• [Records shown]:
.....
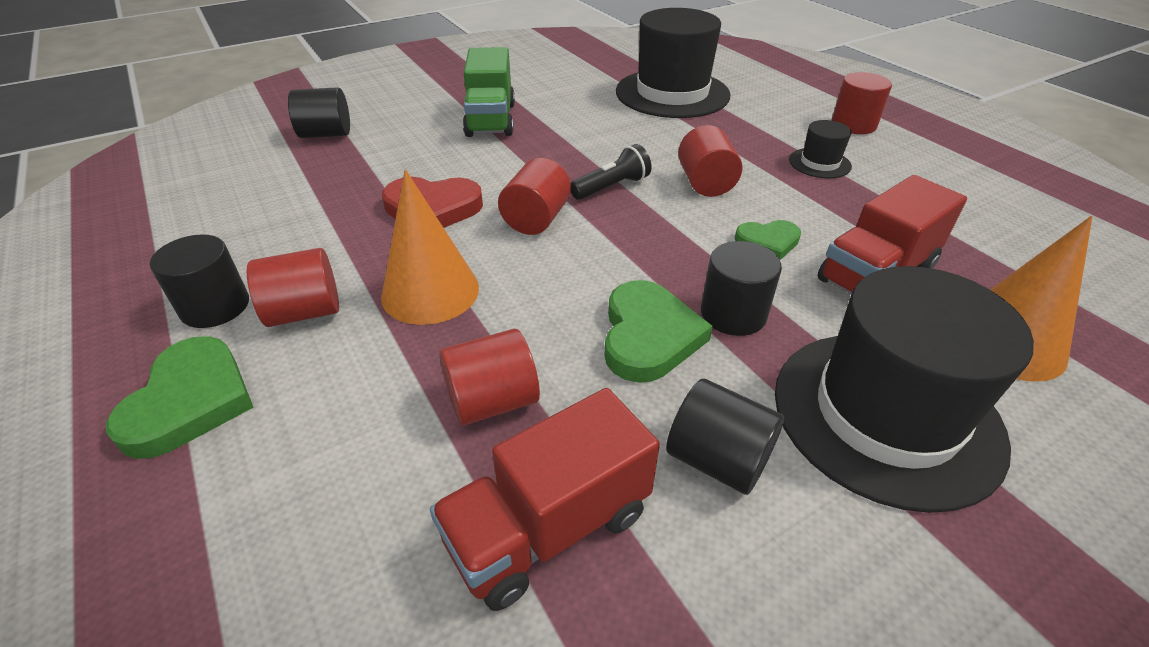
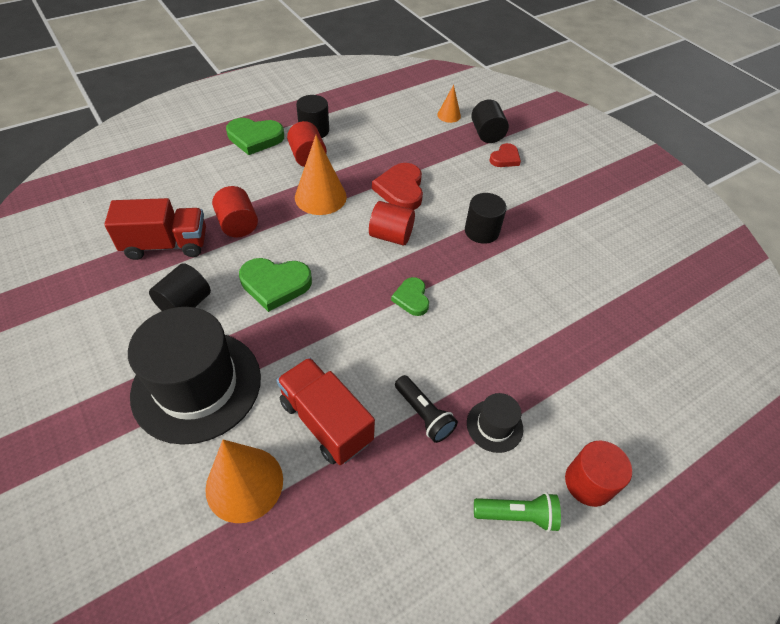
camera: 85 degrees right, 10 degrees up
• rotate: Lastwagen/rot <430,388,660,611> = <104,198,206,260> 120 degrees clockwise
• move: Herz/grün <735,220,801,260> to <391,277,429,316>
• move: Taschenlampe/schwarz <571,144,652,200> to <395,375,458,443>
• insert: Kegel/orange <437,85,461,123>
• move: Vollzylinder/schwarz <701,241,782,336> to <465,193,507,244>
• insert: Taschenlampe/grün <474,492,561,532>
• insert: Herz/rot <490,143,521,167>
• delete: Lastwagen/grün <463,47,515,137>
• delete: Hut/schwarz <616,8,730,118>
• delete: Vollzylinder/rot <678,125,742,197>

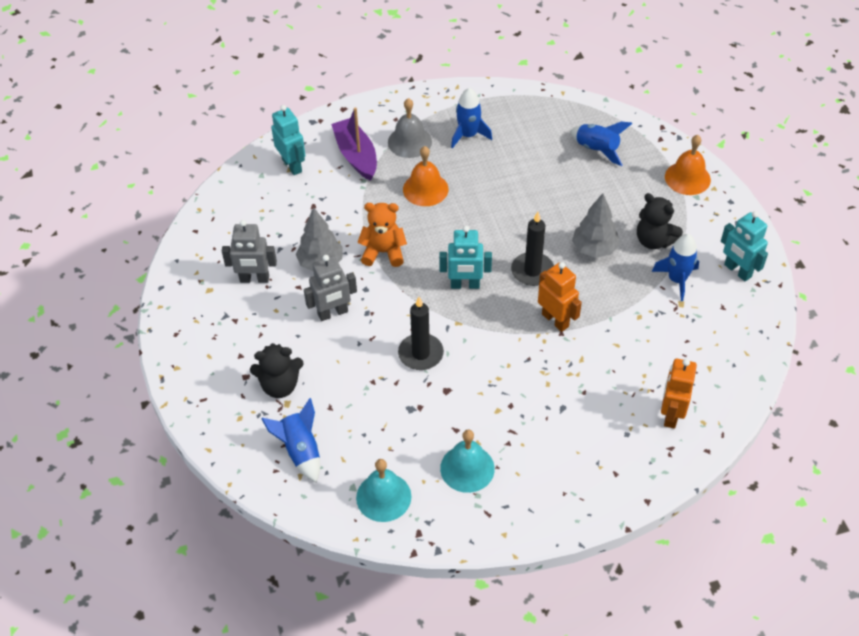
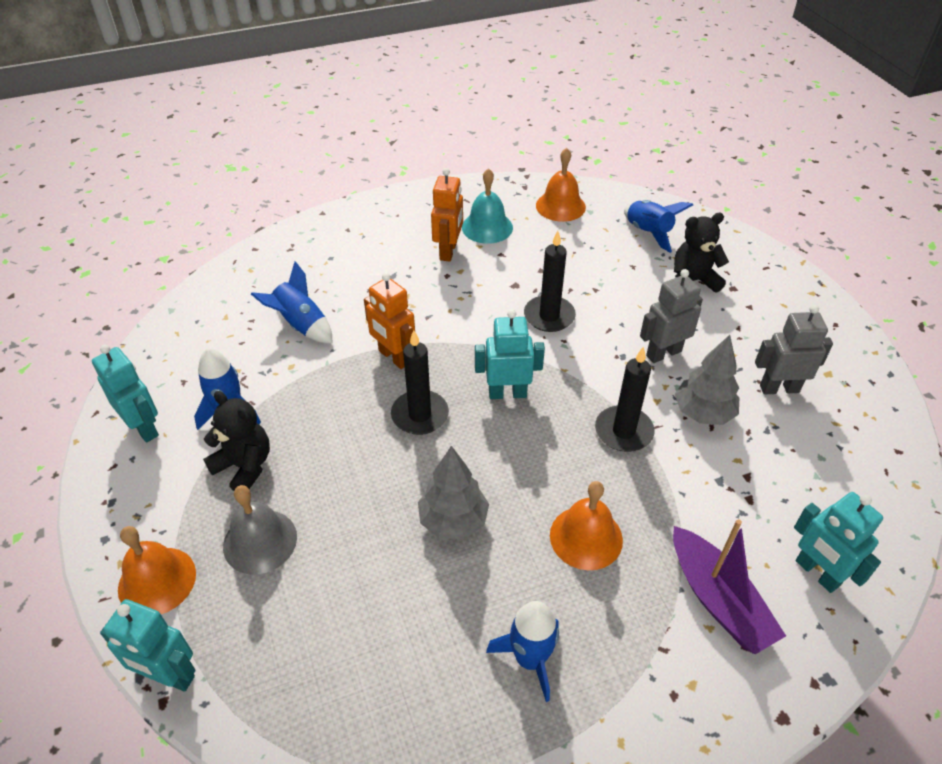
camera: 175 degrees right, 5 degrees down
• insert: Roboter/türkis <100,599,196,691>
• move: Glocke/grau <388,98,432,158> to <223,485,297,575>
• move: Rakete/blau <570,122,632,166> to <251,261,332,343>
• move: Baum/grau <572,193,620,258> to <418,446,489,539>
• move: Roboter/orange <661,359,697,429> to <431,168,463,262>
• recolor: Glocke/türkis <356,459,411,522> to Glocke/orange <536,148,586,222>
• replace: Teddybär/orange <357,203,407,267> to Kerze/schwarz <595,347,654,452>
.....
• [About this exercise]: Could you find each line in the entries that contains the string "grün" and copy it?

• [Your response]:
• move: Herz/grün <735,220,801,260> to <391,277,429,316>
• insert: Taschenlampe/grün <474,492,561,532>
• delete: Lastwagen/grün <463,47,515,137>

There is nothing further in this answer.